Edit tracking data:

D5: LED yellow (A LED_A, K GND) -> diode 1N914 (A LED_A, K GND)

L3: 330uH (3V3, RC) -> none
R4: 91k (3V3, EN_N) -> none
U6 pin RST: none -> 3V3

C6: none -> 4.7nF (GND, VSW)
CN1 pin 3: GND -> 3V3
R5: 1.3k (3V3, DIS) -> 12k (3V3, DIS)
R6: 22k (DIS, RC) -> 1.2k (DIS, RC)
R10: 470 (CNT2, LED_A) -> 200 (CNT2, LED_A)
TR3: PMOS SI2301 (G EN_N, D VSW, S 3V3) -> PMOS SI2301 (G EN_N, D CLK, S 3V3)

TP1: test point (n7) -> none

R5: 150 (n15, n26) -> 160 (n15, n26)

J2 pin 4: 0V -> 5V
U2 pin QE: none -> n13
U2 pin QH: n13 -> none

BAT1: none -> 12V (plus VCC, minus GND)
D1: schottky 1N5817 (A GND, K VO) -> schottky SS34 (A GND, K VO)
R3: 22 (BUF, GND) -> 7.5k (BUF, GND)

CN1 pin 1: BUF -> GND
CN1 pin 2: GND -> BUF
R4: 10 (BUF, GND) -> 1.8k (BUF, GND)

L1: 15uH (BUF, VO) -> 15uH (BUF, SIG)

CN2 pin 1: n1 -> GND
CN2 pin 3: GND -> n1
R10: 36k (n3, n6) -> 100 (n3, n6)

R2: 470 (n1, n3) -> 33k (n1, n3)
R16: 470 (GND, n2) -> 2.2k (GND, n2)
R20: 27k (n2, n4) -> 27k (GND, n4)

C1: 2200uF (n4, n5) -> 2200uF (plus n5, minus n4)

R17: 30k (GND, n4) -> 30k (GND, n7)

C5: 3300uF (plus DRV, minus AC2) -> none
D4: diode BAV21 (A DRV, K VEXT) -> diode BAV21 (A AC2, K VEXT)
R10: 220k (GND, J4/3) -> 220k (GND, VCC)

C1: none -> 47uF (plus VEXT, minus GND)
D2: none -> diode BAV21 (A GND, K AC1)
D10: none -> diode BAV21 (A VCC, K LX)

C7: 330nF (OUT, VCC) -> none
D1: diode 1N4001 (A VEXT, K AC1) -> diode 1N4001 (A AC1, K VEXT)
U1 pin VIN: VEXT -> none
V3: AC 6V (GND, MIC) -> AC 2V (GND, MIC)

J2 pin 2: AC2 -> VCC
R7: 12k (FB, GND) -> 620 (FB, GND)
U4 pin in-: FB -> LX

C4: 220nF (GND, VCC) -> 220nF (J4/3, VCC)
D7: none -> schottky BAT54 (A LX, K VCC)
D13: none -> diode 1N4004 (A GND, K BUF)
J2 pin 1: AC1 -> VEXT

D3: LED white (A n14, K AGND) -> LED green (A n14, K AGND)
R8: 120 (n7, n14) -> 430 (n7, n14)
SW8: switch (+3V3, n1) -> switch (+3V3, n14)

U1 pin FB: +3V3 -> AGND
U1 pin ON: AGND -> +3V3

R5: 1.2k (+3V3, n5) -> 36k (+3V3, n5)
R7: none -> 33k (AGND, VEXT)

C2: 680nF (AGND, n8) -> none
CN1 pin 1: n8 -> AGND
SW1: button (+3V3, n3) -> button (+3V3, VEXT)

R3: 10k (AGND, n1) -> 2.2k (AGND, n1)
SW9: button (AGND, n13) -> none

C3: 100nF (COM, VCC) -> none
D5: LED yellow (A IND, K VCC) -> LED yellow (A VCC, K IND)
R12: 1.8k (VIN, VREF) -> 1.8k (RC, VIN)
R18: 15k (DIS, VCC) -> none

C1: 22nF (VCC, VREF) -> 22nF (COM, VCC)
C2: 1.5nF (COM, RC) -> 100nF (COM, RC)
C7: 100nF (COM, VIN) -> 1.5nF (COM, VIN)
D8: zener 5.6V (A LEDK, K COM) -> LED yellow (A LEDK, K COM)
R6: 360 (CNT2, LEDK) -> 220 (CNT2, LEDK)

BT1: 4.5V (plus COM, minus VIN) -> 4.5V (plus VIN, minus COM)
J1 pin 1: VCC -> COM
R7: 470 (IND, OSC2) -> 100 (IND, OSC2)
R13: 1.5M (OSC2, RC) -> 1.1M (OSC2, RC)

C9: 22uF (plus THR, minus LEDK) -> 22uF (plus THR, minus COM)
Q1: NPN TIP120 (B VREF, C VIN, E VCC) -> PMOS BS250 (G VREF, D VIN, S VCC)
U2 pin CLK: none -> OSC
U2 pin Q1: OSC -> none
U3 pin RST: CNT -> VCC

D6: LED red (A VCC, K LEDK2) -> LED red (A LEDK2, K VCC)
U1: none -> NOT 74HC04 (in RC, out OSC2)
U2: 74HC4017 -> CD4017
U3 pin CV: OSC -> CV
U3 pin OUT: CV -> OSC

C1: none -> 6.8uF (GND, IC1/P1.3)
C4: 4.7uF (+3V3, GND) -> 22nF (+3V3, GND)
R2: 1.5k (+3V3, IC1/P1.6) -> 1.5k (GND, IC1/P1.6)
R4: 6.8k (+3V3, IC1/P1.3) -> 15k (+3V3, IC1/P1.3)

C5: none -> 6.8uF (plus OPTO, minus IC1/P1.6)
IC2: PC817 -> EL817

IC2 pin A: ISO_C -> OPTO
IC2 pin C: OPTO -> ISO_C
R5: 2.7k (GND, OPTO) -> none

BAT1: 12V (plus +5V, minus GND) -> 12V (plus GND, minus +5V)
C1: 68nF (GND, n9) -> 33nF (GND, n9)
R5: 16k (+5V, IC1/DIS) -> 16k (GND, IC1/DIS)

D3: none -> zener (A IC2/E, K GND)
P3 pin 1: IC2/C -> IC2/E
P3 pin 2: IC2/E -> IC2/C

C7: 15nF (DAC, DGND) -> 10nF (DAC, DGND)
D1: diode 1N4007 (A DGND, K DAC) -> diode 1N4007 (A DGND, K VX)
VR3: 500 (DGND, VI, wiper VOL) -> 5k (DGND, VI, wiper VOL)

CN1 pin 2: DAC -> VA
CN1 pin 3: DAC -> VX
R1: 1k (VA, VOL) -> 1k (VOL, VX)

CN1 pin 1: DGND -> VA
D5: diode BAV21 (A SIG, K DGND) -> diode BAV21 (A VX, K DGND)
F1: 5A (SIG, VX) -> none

## Problem details
Output only an exact transcription of the lines above from the one with "C1: none -> 6.8uF (GND, IC1/P1.3)" up to and including the one with "R5: 2.7k (GND, OPTO) -> none".

## Written response
C1: none -> 6.8uF (GND, IC1/P1.3)
C4: 4.7uF (+3V3, GND) -> 22nF (+3V3, GND)
R2: 1.5k (+3V3, IC1/P1.6) -> 1.5k (GND, IC1/P1.6)
R4: 6.8k (+3V3, IC1/P1.3) -> 15k (+3V3, IC1/P1.3)

C5: none -> 6.8uF (plus OPTO, minus IC1/P1.6)
IC2: PC817 -> EL817

IC2 pin A: ISO_C -> OPTO
IC2 pin C: OPTO -> ISO_C
R5: 2.7k (GND, OPTO) -> none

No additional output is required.